WORK TASK: Could you transcribe exactly the lines from the one containing "pink pencil: 2 -> 0" through the end of the listing below, both included, but none of the pictures?

RECORD SET:
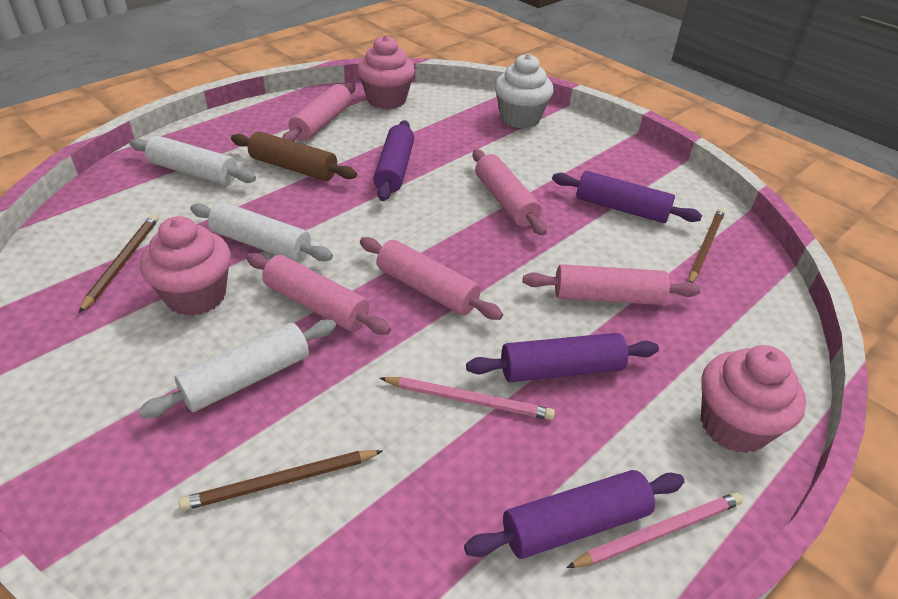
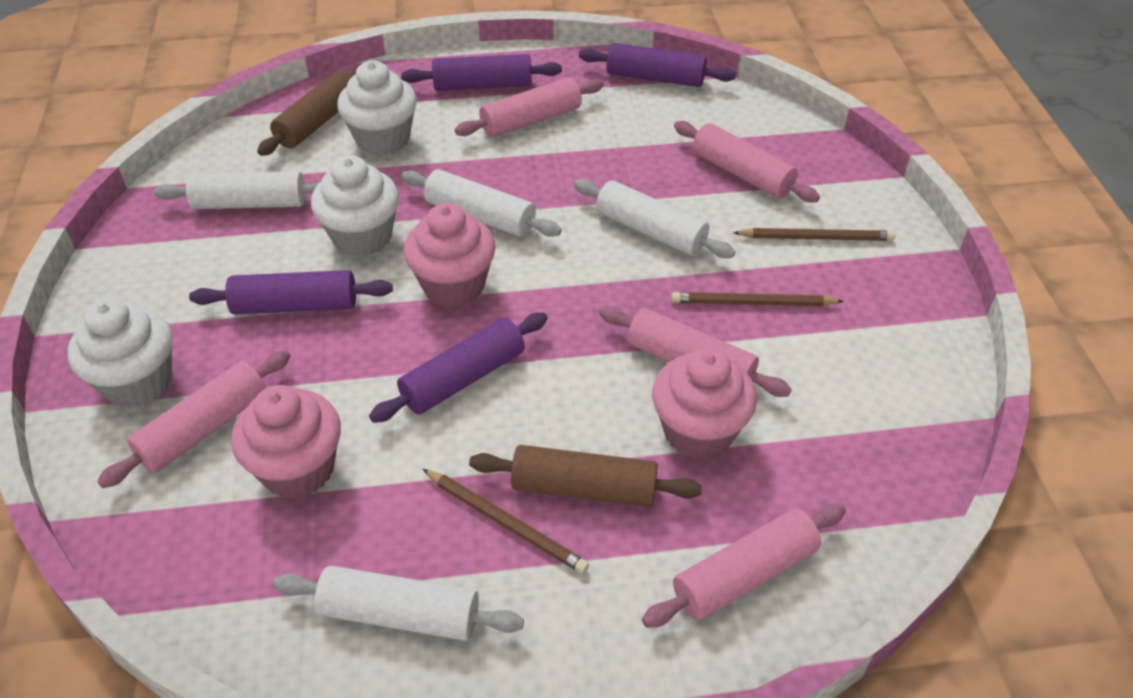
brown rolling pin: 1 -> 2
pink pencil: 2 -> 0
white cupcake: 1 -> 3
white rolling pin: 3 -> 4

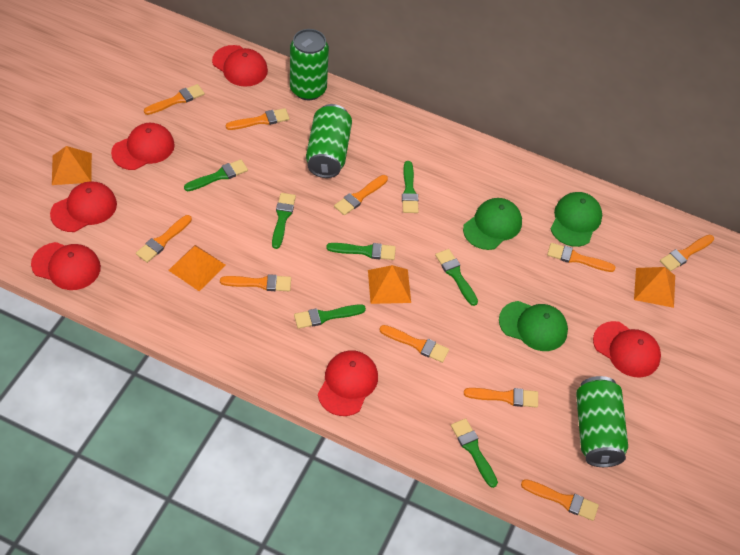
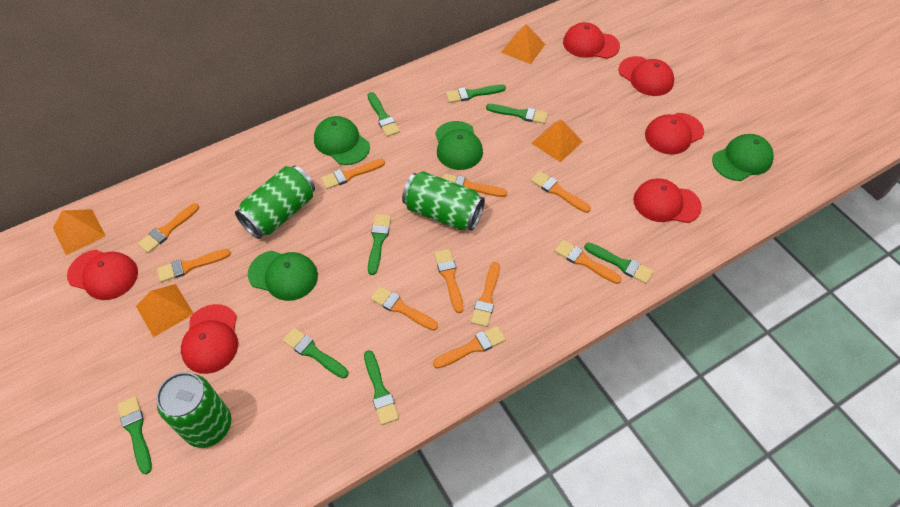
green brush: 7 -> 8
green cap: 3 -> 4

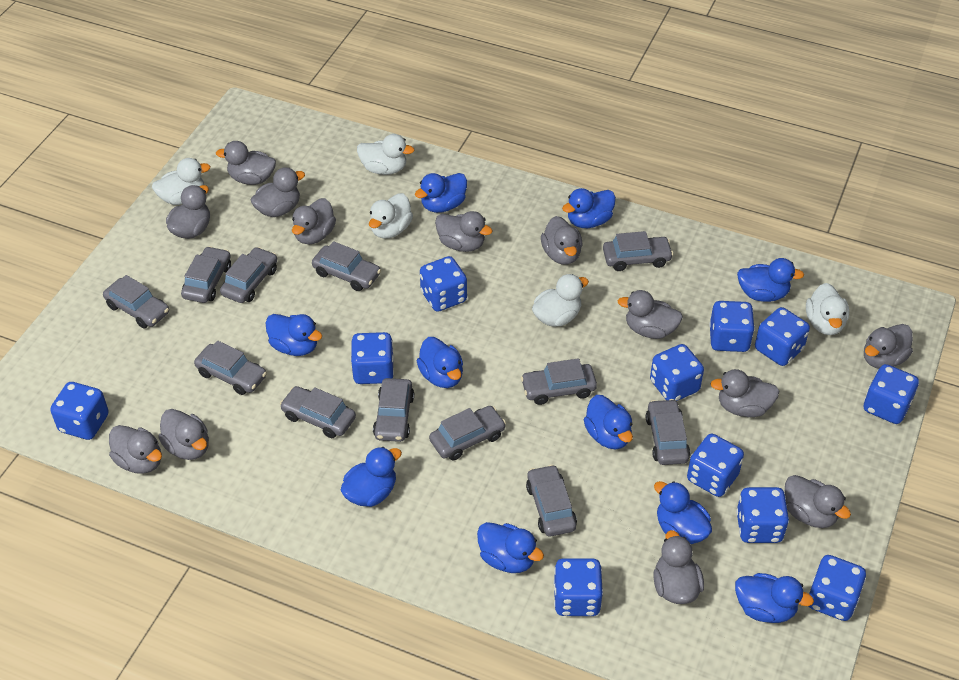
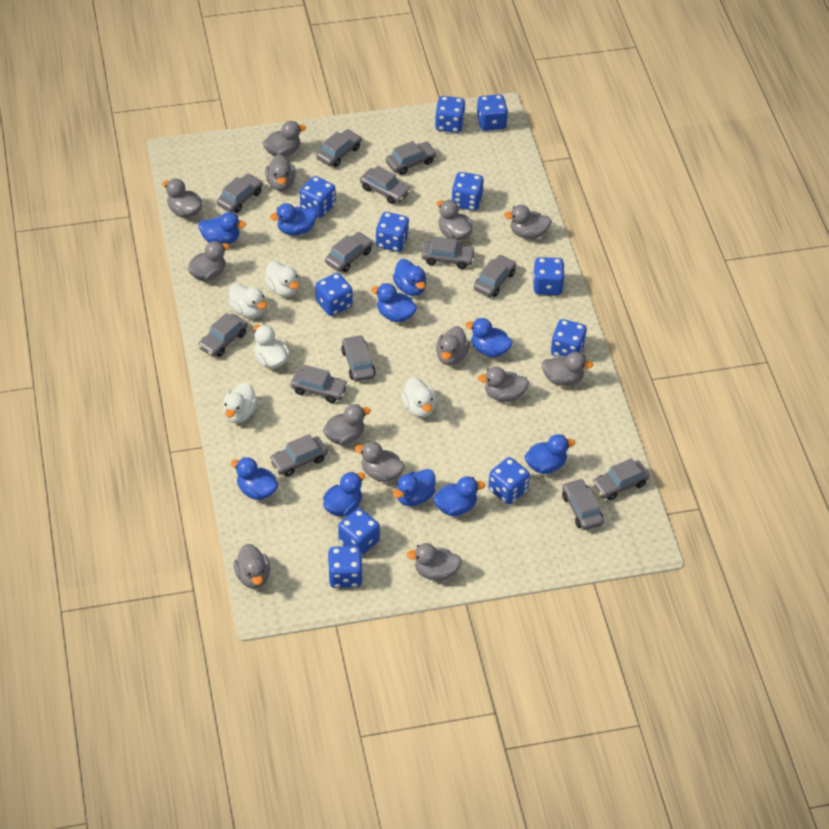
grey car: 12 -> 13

TASK OUTPUT:
pink pencil: 2 -> 0
white cupcake: 1 -> 3
white rolling pin: 3 -> 4

green brush: 7 -> 8
green cap: 3 -> 4

grey car: 12 -> 13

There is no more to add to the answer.